■ **TASK PROMPT**
Your answer must be the full set of records, copied exactly, with no pictures in it.

--- DATASET EXCERPTS ---

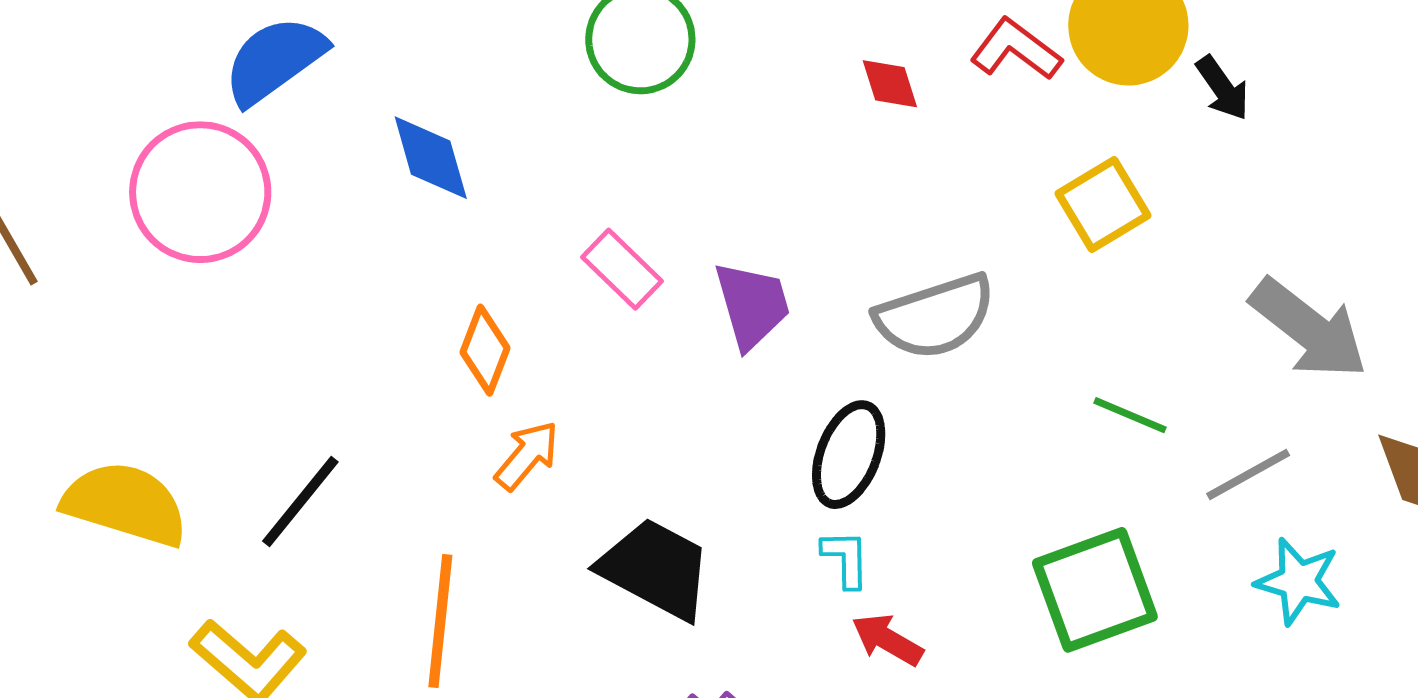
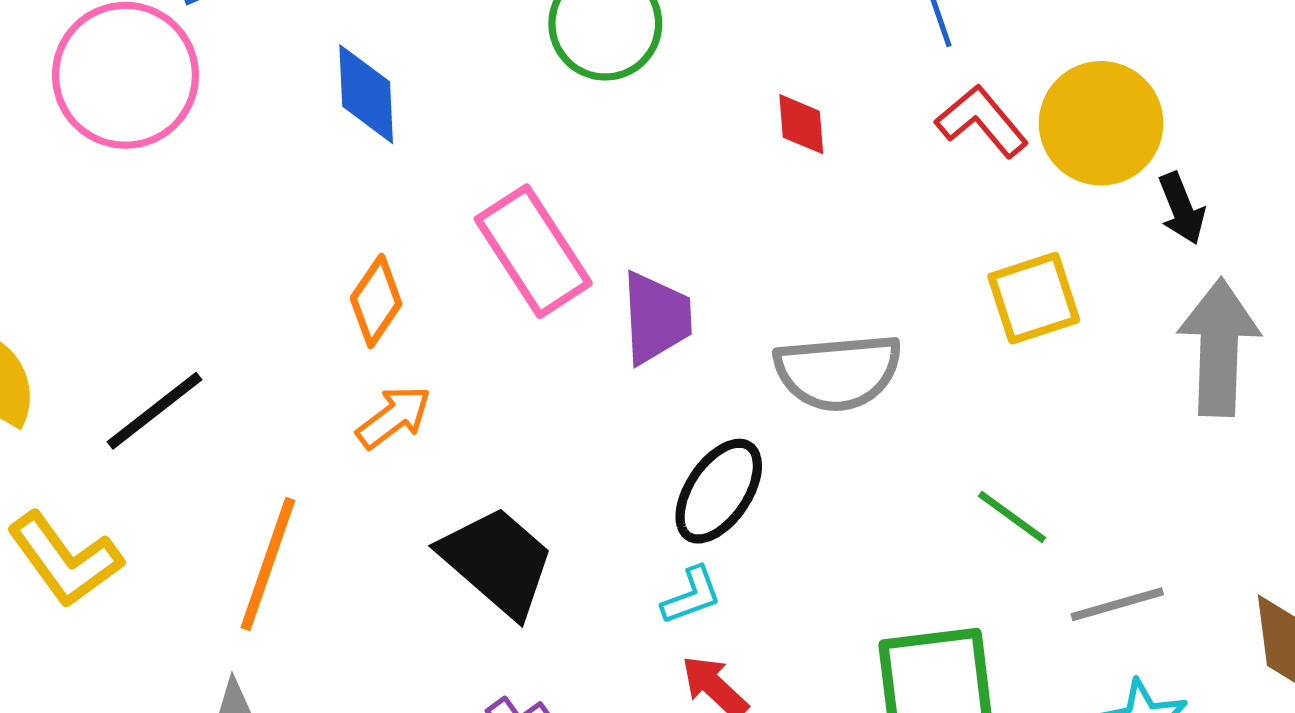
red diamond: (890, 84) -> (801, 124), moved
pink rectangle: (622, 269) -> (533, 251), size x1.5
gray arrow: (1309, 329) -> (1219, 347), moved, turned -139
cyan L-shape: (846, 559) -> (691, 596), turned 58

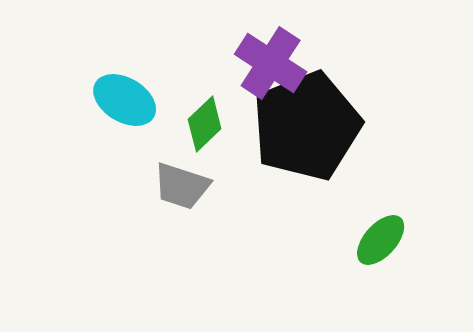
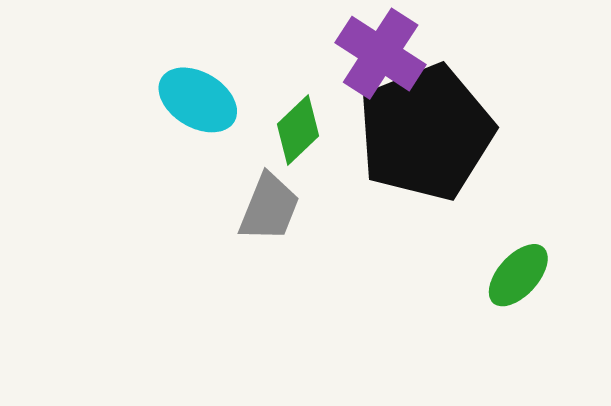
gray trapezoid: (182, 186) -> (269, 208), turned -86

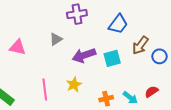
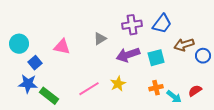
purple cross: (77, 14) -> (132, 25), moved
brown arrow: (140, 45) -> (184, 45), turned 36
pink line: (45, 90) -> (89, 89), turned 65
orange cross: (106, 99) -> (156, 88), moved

---

■ **REPLY TO THE EXERCISE**
red diamond: (890, 84) -> (801, 124), moved
pink rectangle: (622, 269) -> (533, 251), size x1.5
gray arrow: (1309, 329) -> (1219, 347), moved, turned -139
cyan L-shape: (846, 559) -> (691, 596), turned 58

gray trapezoid: (182, 186) -> (269, 208), turned -86

purple cross: (77, 14) -> (132, 25), moved
brown arrow: (140, 45) -> (184, 45), turned 36
pink line: (45, 90) -> (89, 89), turned 65
orange cross: (106, 99) -> (156, 88), moved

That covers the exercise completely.